━━ DATA LINES

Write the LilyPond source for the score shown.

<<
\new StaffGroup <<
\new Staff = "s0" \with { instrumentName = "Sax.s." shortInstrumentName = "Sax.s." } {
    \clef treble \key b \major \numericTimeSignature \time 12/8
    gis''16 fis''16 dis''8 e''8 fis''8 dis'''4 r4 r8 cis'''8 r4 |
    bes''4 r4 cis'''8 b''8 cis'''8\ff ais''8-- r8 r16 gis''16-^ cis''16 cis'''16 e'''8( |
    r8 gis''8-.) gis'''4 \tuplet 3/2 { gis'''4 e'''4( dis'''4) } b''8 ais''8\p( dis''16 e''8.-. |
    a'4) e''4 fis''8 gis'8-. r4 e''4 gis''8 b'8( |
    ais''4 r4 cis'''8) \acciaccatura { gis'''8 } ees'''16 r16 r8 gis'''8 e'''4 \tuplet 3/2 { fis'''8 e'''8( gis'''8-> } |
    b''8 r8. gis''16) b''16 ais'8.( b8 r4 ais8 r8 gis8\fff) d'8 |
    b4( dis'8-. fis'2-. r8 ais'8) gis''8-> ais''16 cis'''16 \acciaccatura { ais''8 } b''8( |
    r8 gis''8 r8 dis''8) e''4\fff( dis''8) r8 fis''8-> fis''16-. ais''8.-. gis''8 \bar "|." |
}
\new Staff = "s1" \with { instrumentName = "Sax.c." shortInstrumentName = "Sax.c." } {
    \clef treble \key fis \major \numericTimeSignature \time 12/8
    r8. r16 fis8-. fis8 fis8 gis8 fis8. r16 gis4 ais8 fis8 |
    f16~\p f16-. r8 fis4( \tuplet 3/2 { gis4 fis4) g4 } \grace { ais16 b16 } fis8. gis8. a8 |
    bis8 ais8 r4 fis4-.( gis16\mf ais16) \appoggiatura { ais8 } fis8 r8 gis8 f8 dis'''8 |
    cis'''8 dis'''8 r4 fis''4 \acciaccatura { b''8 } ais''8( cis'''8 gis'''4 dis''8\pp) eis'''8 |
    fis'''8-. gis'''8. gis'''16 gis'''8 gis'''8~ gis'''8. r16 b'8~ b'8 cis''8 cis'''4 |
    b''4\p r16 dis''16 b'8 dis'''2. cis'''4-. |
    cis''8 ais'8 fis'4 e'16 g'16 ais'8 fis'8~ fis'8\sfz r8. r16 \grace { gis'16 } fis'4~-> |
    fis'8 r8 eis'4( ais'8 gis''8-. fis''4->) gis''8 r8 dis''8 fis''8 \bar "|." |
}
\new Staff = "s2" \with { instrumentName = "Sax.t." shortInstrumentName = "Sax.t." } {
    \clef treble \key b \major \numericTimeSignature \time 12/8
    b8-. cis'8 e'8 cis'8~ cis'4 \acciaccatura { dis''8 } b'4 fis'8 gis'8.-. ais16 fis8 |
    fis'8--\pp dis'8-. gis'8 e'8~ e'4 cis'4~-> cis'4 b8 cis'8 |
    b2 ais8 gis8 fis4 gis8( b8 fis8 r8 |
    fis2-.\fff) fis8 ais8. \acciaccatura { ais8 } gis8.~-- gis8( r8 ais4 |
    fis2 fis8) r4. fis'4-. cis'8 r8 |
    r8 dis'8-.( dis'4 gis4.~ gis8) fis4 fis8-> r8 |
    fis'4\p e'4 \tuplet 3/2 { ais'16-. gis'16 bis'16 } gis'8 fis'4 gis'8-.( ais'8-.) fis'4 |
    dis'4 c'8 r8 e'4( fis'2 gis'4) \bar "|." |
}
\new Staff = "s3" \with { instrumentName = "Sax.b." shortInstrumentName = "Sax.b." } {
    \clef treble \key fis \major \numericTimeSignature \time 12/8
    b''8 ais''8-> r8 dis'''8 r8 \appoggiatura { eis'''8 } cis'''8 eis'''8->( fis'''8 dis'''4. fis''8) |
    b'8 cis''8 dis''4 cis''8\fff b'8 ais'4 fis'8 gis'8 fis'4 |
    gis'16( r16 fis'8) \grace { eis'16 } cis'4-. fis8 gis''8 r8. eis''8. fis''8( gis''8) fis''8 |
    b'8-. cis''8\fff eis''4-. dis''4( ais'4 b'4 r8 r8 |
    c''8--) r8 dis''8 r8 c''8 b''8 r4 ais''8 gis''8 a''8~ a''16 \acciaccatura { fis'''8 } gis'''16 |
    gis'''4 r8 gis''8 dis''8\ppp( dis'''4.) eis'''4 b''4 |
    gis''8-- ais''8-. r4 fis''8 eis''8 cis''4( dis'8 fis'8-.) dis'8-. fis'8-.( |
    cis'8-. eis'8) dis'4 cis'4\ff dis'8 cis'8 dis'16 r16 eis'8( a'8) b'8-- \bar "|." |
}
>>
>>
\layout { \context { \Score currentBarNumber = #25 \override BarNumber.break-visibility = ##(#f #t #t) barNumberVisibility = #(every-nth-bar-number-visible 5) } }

━━━━

EXERCISE DESCRIPTION: Count the lines of the items above that contain the string "with", treating case as significant, and give only the number.

EXERCISE OUTPUT: 4